◆ **LISTED RECORDS**:
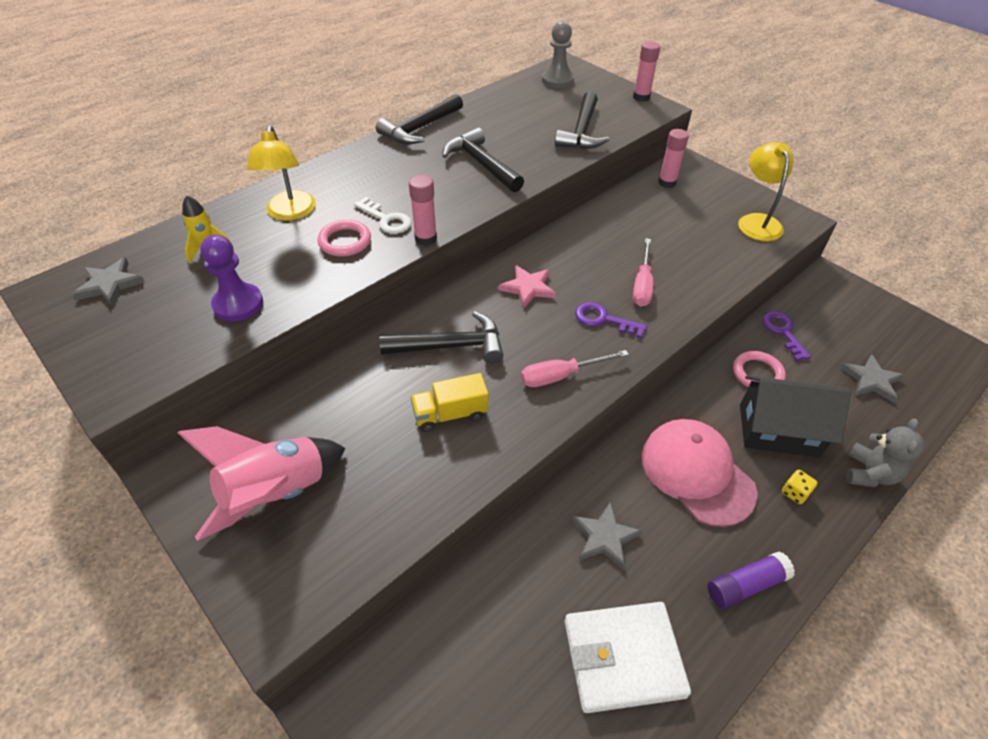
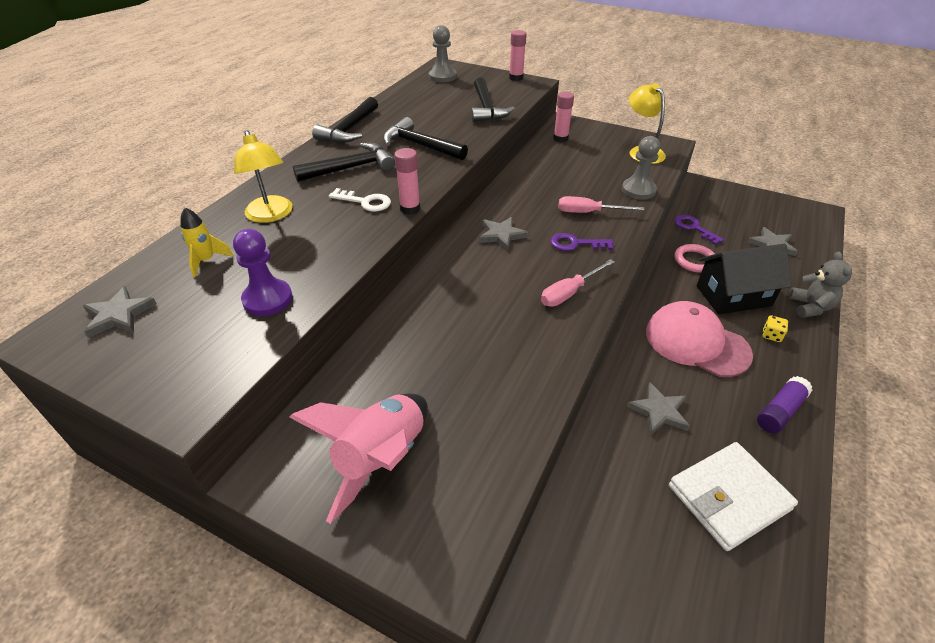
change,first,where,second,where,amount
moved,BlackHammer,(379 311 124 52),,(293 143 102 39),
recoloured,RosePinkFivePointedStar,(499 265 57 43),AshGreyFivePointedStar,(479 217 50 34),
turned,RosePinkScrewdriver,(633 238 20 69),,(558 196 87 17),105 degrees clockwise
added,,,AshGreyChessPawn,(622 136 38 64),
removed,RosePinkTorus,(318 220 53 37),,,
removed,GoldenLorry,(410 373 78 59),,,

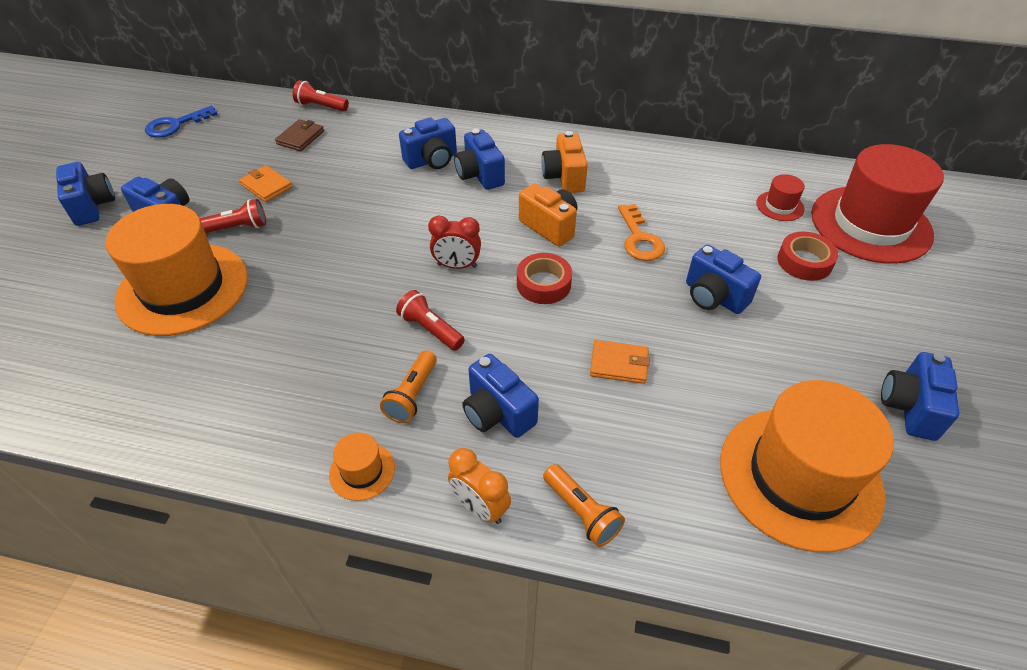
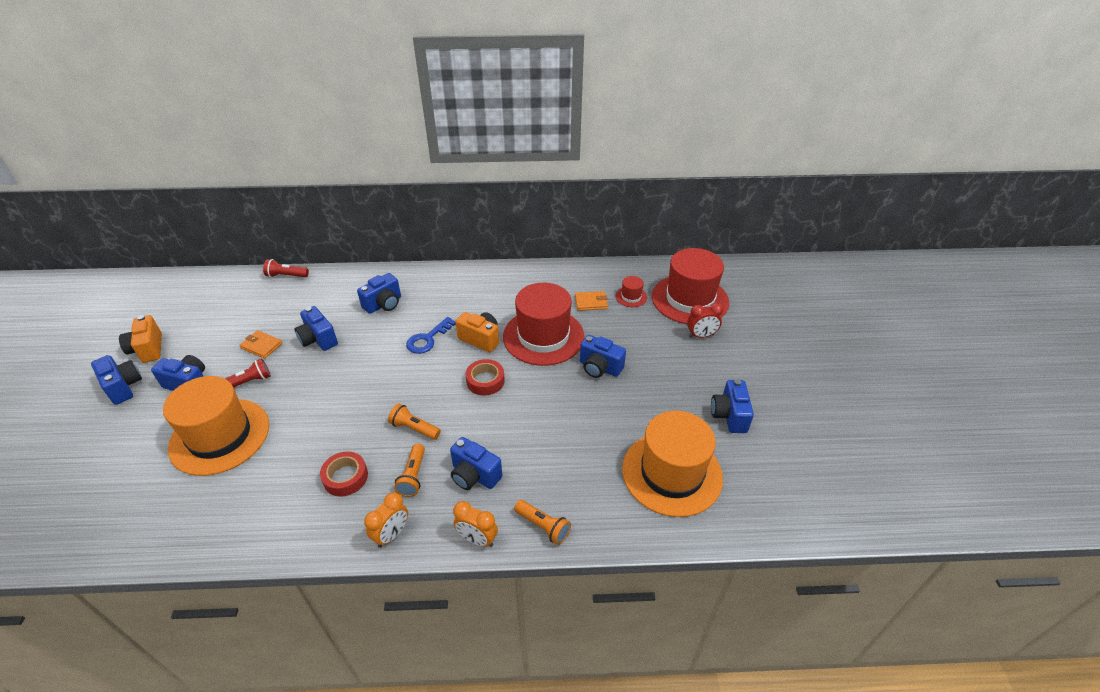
change,first,where,second,where,amount
moved,OrangeColouredPhotoCamera,(541 131 47 62),,(119 315 43 48),
moved,BluePhotoCamera,(454 129 51 61),,(294 306 44 45),
moved,RedRollOfTape,(777 232 61 49),,(320 451 48 45),
replaced,OrangeColouredHat,(329 432 66 69),OrangeColouredAlarmClock,(364 493 44 55),
recoloured,RedFlashlight,(396 290 69 61),OrangeColouredFlashlight,(388 404 53 36),
moved,BlueDoorKey,(145 106 73 32),,(406 317 50 37),
replaced,OrangeColouredDoorKey,(618 204 47 57),RedHat,(503 283 82 83),
moved,OrangeColouredWallet,(590 340 60 44),,(575 291 33 20),
moved,RedAlarmClock,(428 215 53 54),,(687 303 37 35),
removed,RussetWallet,(275 119 49 32),,,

◆ **TASK STATEMENT**: Repeat the data exactly in full, omitting its pictures.

◆ **THE COMPLETED TASK**:
change,first,where,second,where,amount
moved,BlackHammer,(379 311 124 52),,(293 143 102 39),
recoloured,RosePinkFivePointedStar,(499 265 57 43),AshGreyFivePointedStar,(479 217 50 34),
turned,RosePinkScrewdriver,(633 238 20 69),,(558 196 87 17),105 degrees clockwise
added,,,AshGreyChessPawn,(622 136 38 64),
removed,RosePinkTorus,(318 220 53 37),,,
removed,GoldenLorry,(410 373 78 59),,,

change,first,where,second,where,amount
moved,OrangeColouredPhotoCamera,(541 131 47 62),,(119 315 43 48),
moved,BluePhotoCamera,(454 129 51 61),,(294 306 44 45),
moved,RedRollOfTape,(777 232 61 49),,(320 451 48 45),
replaced,OrangeColouredHat,(329 432 66 69),OrangeColouredAlarmClock,(364 493 44 55),
recoloured,RedFlashlight,(396 290 69 61),OrangeColouredFlashlight,(388 404 53 36),
moved,BlueDoorKey,(145 106 73 32),,(406 317 50 37),
replaced,OrangeColouredDoorKey,(618 204 47 57),RedHat,(503 283 82 83),
moved,OrangeColouredWallet,(590 340 60 44),,(575 291 33 20),
moved,RedAlarmClock,(428 215 53 54),,(687 303 37 35),
removed,RussetWallet,(275 119 49 32),,,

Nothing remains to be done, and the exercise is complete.